» **Aim**: State how many lines in the records below include the word "counted", and give only that number.

» **Provided material**:

☆ ☆ ☆ ☆

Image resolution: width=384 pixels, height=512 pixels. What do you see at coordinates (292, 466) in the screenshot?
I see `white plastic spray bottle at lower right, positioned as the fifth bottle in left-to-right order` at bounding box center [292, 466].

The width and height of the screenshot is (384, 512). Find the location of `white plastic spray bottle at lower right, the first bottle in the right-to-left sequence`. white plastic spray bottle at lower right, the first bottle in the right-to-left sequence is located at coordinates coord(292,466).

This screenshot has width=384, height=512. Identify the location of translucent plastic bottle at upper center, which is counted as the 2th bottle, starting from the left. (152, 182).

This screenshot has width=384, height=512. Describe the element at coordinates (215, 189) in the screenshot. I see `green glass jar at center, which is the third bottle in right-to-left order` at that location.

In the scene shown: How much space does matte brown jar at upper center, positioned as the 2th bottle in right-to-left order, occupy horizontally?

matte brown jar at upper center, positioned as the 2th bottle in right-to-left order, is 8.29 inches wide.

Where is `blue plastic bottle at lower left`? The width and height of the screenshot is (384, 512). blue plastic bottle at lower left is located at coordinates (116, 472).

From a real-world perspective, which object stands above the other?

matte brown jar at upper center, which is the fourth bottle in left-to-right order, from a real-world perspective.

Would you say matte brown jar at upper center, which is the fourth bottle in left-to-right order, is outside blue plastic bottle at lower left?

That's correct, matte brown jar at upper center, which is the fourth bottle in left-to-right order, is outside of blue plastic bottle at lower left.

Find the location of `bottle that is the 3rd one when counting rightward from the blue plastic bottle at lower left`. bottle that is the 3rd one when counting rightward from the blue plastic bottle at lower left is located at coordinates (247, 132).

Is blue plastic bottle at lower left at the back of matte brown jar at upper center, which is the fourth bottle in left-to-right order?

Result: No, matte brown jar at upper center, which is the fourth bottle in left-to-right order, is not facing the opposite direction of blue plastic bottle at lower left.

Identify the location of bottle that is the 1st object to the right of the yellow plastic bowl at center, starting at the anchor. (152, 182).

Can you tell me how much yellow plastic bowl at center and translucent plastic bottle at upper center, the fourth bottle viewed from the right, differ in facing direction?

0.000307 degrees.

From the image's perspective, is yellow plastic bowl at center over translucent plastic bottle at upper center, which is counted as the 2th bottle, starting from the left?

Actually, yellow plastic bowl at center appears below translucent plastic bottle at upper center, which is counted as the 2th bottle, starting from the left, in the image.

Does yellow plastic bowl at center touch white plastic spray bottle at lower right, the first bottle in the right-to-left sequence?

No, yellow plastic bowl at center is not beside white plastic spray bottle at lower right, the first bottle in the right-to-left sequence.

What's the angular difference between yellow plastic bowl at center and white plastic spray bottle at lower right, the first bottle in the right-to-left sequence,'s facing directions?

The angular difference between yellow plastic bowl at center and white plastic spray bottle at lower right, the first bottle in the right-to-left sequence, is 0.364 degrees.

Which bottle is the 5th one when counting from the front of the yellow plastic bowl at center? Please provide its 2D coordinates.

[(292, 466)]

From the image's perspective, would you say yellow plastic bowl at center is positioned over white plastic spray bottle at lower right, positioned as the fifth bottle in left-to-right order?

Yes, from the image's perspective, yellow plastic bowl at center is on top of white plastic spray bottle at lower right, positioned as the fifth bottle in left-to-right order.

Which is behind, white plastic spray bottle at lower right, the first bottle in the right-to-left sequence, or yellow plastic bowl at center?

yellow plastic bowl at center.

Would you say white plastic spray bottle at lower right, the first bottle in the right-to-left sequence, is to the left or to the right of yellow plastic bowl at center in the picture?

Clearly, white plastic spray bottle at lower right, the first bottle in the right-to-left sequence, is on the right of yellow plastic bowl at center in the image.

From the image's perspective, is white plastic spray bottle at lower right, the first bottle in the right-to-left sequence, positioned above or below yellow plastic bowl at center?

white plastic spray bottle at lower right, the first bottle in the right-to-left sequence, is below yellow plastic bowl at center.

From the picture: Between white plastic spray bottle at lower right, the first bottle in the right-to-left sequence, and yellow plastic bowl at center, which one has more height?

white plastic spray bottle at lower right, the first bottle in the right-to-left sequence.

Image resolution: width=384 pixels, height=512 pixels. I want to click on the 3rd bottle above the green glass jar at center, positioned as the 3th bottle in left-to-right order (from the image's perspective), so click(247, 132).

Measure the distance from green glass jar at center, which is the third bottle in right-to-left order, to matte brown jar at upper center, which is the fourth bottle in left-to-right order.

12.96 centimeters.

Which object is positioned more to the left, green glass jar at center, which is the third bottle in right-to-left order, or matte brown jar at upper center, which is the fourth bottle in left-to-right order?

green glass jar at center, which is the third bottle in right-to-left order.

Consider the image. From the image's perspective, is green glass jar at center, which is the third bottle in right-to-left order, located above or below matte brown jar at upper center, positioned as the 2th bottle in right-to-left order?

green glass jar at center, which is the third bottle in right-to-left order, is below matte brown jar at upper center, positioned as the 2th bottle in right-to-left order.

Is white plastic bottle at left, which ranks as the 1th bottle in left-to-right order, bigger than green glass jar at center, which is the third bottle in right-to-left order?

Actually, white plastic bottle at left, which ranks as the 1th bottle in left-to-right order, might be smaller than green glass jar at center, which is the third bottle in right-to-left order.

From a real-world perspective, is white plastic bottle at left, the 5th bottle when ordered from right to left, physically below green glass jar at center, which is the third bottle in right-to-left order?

☆ ☆ ☆ ☆

» **Expected answer**: 3